- What to do -
In the entries that follow, copy exactly each line from the first through the line with "R203: 5.6k (AGND, n7) -> 15 (AGND, n7)".

[Detected change data]
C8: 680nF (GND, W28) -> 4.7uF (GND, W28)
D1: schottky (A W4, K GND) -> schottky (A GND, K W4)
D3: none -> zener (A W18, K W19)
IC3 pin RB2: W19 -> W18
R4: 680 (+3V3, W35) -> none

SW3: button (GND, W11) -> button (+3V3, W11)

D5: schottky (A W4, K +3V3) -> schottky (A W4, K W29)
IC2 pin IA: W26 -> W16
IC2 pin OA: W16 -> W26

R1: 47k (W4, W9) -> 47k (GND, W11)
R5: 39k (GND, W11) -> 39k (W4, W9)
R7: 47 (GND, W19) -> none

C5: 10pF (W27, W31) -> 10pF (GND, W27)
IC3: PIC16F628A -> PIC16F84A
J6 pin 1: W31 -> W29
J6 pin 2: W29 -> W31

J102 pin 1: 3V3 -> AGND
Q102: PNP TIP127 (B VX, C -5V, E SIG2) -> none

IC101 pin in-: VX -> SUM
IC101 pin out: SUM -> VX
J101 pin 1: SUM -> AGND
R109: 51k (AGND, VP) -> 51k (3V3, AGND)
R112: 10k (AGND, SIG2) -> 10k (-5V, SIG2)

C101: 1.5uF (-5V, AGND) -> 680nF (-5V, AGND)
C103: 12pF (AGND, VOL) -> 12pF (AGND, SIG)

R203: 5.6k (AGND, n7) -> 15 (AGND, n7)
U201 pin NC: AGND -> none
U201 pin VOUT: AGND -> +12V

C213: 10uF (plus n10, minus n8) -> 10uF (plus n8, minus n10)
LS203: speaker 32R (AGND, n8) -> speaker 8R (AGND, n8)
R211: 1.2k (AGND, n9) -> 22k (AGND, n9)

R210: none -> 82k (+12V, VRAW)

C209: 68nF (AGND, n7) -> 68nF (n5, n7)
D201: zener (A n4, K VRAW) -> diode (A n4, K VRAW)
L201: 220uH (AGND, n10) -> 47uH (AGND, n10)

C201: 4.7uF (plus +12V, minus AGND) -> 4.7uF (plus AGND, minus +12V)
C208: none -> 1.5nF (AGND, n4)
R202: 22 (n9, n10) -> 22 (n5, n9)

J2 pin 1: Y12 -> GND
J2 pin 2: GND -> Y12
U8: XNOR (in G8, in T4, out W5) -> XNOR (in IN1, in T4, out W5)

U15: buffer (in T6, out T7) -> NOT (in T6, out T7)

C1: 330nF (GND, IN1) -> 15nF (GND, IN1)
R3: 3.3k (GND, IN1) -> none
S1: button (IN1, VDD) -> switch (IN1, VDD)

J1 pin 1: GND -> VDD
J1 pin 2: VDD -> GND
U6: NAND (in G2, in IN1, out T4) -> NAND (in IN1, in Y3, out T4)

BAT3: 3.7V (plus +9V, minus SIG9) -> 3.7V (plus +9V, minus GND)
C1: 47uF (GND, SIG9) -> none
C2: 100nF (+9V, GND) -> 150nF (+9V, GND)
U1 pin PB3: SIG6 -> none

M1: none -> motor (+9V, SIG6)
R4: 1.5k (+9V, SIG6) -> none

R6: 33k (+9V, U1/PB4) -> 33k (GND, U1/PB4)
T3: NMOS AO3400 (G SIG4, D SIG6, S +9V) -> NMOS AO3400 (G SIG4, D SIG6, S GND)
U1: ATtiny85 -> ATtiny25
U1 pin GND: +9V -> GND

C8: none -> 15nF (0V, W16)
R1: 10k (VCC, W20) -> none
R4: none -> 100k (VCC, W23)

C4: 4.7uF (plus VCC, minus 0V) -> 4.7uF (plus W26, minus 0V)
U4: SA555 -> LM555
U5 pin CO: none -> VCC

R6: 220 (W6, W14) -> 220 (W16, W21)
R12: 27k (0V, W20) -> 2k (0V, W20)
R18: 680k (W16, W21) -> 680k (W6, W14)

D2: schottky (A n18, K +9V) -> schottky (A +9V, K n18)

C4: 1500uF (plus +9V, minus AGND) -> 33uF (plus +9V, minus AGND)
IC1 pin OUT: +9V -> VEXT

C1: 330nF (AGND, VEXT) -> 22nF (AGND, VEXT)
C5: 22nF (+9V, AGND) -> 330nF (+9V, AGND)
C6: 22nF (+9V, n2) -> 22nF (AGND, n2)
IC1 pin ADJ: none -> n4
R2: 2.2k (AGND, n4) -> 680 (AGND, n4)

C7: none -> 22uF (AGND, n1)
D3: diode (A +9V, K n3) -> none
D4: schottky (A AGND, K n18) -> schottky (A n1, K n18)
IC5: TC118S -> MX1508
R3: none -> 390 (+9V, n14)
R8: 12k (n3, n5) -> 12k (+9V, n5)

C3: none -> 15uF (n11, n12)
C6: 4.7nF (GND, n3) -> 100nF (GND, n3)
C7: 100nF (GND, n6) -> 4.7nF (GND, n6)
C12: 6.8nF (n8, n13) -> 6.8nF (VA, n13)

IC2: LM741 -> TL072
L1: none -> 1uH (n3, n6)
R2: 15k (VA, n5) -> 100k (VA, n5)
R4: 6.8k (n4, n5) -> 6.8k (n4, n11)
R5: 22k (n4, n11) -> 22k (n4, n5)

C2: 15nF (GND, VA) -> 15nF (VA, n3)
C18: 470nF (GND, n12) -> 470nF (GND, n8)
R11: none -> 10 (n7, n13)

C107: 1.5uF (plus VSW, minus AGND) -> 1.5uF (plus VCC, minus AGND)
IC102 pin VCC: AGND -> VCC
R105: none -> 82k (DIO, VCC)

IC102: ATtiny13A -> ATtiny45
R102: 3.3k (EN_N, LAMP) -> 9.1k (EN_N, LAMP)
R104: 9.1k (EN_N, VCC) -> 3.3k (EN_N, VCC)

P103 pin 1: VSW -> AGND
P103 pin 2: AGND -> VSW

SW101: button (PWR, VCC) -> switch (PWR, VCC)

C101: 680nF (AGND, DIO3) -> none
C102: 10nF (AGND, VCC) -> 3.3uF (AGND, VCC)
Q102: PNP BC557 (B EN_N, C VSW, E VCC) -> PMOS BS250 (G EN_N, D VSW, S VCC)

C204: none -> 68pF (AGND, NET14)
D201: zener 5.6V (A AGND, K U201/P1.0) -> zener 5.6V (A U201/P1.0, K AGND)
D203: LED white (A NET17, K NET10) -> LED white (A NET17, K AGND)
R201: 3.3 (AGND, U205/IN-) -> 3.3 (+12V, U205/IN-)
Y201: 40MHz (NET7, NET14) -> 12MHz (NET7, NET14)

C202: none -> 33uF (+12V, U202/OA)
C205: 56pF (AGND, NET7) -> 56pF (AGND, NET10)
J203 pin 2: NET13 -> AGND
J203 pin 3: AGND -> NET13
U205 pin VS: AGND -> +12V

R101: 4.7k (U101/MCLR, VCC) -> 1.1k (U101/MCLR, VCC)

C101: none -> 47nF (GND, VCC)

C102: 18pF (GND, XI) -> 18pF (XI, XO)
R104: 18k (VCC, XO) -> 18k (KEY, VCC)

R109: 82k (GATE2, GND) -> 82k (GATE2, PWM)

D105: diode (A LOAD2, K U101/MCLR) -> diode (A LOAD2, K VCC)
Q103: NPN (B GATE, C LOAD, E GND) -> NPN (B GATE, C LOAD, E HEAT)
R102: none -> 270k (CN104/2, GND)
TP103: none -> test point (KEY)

- Solved exercise -
C8: 680nF (GND, W28) -> 4.7uF (GND, W28)
D1: schottky (A W4, K GND) -> schottky (A GND, K W4)
D3: none -> zener (A W18, K W19)
IC3 pin RB2: W19 -> W18
R4: 680 (+3V3, W35) -> none

SW3: button (GND, W11) -> button (+3V3, W11)

D5: schottky (A W4, K +3V3) -> schottky (A W4, K W29)
IC2 pin IA: W26 -> W16
IC2 pin OA: W16 -> W26

R1: 47k (W4, W9) -> 47k (GND, W11)
R5: 39k (GND, W11) -> 39k (W4, W9)
R7: 47 (GND, W19) -> none

C5: 10pF (W27, W31) -> 10pF (GND, W27)
IC3: PIC16F628A -> PIC16F84A
J6 pin 1: W31 -> W29
J6 pin 2: W29 -> W31

J102 pin 1: 3V3 -> AGND
Q102: PNP TIP127 (B VX, C -5V, E SIG2) -> none

IC101 pin in-: VX -> SUM
IC101 pin out: SUM -> VX
J101 pin 1: SUM -> AGND
R109: 51k (AGND, VP) -> 51k (3V3, AGND)
R112: 10k (AGND, SIG2) -> 10k (-5V, SIG2)

C101: 1.5uF (-5V, AGND) -> 680nF (-5V, AGND)
C103: 12pF (AGND, VOL) -> 12pF (AGND, SIG)

R203: 5.6k (AGND, n7) -> 15 (AGND, n7)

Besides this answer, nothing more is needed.